═════ Source information

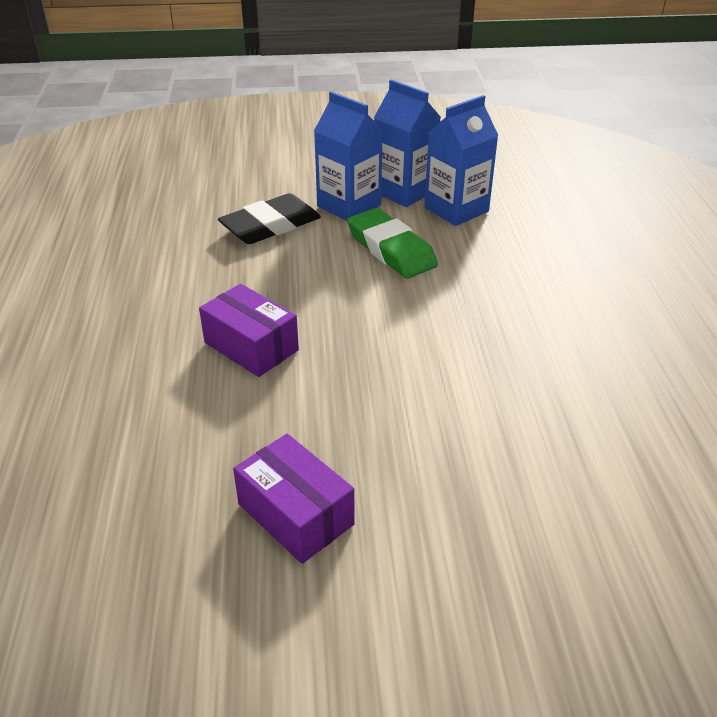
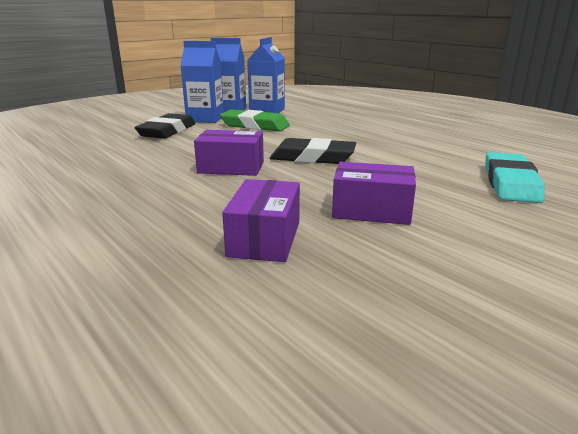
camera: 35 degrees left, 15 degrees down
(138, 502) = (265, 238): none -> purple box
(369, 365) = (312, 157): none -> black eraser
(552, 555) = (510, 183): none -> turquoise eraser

══════════
═════ Source information

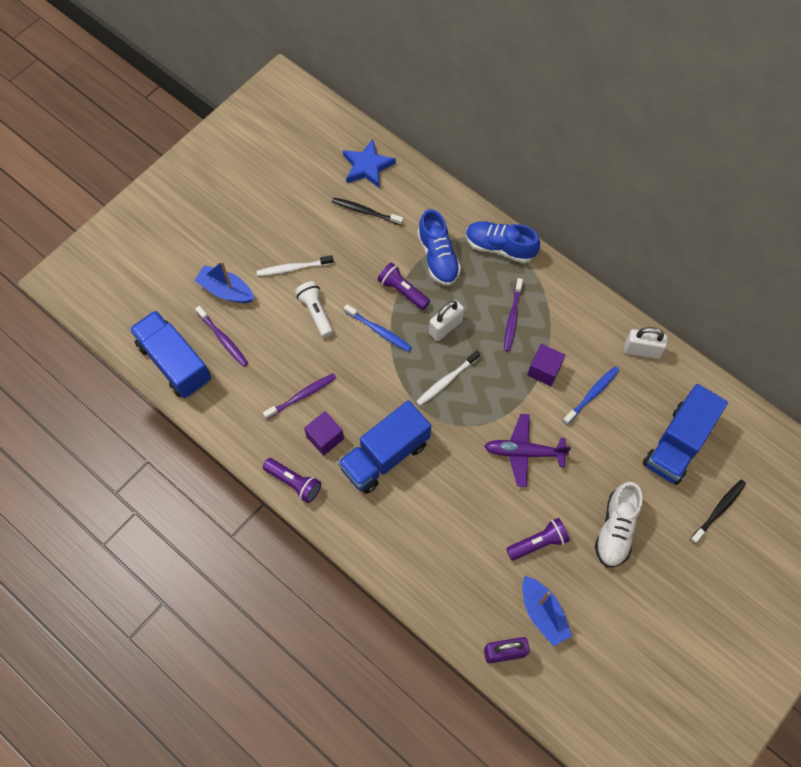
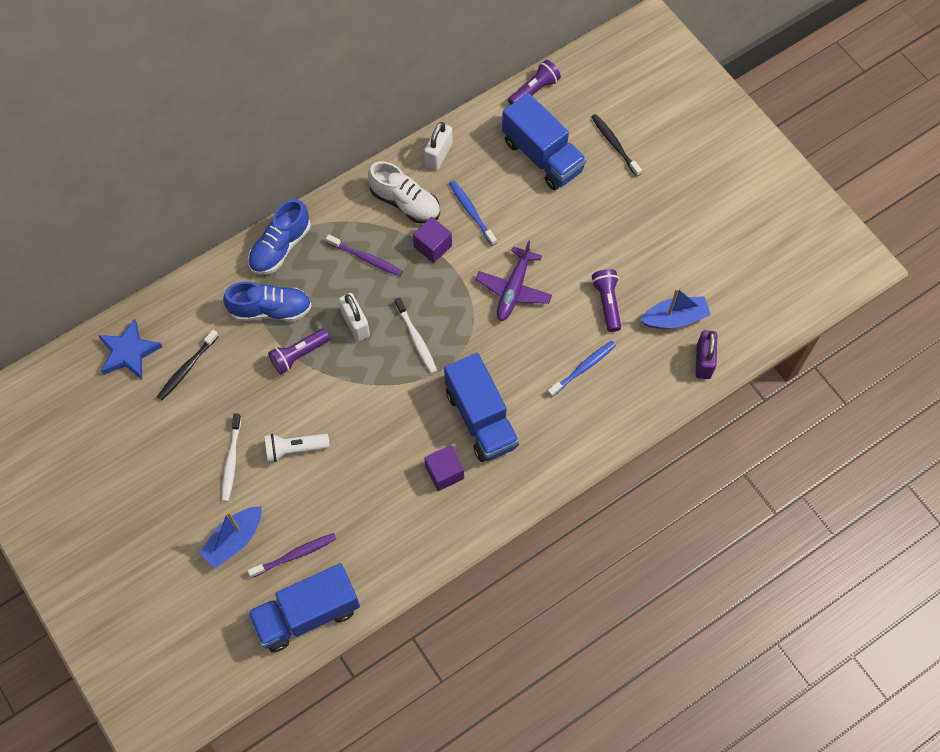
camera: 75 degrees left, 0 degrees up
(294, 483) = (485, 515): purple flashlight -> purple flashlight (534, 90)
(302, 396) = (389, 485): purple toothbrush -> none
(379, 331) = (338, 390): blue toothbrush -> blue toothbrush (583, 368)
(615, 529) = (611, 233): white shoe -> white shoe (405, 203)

══════════
═════ Source information

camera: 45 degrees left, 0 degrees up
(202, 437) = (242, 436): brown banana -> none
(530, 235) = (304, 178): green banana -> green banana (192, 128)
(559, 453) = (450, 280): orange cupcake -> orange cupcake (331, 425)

══════════

Taking the entries above, restate exactly those lines that fall between the line with "(369, 365) = (312, 157): none -> black eraser" and the line with "(552, 555) = (510, 183): none", keeping both of those lines too.

(369, 365) = (312, 157): none -> black eraser
(552, 555) = (510, 183): none -> turquoise eraser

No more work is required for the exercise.